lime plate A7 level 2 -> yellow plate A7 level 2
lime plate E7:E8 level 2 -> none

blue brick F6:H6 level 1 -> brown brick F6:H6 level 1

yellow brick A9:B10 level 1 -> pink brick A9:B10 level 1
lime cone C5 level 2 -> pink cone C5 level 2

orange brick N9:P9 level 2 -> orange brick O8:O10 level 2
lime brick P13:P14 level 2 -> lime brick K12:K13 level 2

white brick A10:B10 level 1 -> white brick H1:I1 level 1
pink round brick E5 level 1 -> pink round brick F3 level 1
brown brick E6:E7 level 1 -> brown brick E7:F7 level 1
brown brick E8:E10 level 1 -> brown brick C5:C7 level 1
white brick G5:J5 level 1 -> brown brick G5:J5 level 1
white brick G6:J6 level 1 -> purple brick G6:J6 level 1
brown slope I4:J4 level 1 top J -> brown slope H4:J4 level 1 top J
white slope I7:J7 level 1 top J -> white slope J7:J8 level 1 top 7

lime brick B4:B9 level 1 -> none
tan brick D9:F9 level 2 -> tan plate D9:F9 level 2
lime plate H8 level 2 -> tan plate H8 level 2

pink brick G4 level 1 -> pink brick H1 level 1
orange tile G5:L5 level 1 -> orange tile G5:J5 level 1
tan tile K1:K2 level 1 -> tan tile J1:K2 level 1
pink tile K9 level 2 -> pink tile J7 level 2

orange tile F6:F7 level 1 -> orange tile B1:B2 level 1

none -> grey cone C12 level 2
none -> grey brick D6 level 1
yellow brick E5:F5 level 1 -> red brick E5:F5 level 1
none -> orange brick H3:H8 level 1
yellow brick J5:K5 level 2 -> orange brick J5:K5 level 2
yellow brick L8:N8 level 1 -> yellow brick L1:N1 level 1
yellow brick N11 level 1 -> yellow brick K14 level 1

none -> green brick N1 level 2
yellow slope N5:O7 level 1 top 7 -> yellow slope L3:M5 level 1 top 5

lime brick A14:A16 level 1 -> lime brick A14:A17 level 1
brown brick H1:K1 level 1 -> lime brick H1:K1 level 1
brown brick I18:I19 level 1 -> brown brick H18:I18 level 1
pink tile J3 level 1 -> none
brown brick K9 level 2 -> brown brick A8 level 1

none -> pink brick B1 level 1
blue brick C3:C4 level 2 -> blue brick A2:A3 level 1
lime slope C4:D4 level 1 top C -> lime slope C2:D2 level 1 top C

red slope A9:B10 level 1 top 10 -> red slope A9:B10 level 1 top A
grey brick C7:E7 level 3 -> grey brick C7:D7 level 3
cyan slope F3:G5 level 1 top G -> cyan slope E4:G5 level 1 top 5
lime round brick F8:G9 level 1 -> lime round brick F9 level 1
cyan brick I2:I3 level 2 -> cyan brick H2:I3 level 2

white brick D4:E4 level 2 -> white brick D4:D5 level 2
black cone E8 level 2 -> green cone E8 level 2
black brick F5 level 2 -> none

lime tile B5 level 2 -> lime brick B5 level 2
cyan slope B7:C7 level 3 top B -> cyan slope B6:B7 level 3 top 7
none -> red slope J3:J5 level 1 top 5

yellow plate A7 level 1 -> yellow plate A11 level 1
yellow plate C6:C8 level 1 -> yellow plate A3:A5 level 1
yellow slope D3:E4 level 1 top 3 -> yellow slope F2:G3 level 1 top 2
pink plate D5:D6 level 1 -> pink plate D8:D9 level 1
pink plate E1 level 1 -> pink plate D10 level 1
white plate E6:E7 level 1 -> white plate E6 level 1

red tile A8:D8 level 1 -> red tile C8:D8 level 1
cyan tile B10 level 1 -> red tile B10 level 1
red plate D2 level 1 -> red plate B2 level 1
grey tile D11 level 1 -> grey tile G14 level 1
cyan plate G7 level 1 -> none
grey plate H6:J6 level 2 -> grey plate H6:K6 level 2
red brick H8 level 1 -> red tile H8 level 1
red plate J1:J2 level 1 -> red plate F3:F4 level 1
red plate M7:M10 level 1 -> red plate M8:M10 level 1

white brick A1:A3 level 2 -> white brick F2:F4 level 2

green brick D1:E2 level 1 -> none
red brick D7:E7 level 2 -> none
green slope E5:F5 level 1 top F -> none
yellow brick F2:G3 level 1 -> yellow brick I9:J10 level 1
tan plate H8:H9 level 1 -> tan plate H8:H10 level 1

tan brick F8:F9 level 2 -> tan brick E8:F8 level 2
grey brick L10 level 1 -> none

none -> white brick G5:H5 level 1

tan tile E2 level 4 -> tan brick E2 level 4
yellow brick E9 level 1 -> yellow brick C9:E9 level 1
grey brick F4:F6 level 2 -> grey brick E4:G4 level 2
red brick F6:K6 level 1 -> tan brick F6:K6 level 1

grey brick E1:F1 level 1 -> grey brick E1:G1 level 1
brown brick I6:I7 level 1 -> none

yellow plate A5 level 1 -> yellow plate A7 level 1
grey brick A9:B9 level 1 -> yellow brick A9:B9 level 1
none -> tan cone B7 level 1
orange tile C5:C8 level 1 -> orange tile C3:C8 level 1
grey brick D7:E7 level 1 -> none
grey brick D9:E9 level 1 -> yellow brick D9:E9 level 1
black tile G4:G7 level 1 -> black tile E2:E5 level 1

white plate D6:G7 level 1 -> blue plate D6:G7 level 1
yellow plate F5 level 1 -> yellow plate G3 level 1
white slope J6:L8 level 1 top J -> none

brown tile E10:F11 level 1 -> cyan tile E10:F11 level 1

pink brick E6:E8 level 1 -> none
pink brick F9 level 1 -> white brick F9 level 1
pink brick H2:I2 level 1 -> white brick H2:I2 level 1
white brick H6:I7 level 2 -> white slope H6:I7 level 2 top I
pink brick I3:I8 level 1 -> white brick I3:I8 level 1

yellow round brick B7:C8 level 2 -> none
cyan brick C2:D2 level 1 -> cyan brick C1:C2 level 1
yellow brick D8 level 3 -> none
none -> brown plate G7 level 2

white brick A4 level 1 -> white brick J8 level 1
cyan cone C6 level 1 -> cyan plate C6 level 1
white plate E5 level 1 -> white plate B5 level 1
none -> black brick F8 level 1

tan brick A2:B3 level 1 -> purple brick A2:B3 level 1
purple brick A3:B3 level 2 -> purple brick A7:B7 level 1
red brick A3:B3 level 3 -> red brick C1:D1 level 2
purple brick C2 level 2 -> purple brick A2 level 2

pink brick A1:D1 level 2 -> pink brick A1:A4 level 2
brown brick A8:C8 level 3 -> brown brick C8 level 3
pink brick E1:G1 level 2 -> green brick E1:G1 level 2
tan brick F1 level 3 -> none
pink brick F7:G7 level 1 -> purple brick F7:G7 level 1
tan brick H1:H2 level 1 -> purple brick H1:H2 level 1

→ **WHAT IS BEING ASKED**
Could you return exactly the stretch of the data above that starts at the line with "orange tile G5:L5" and ends at the line with "brown brick H1:K1", both lines included?

→ **WORKED SOLUTION**
orange tile G5:L5 level 1 -> orange tile G5:J5 level 1
tan tile K1:K2 level 1 -> tan tile J1:K2 level 1
pink tile K9 level 2 -> pink tile J7 level 2

orange tile F6:F7 level 1 -> orange tile B1:B2 level 1

none -> grey cone C12 level 2
none -> grey brick D6 level 1
yellow brick E5:F5 level 1 -> red brick E5:F5 level 1
none -> orange brick H3:H8 level 1
yellow brick J5:K5 level 2 -> orange brick J5:K5 level 2
yellow brick L8:N8 level 1 -> yellow brick L1:N1 level 1
yellow brick N11 level 1 -> yellow brick K14 level 1

none -> green brick N1 level 2
yellow slope N5:O7 level 1 top 7 -> yellow slope L3:M5 level 1 top 5

lime brick A14:A16 level 1 -> lime brick A14:A17 level 1
brown brick H1:K1 level 1 -> lime brick H1:K1 level 1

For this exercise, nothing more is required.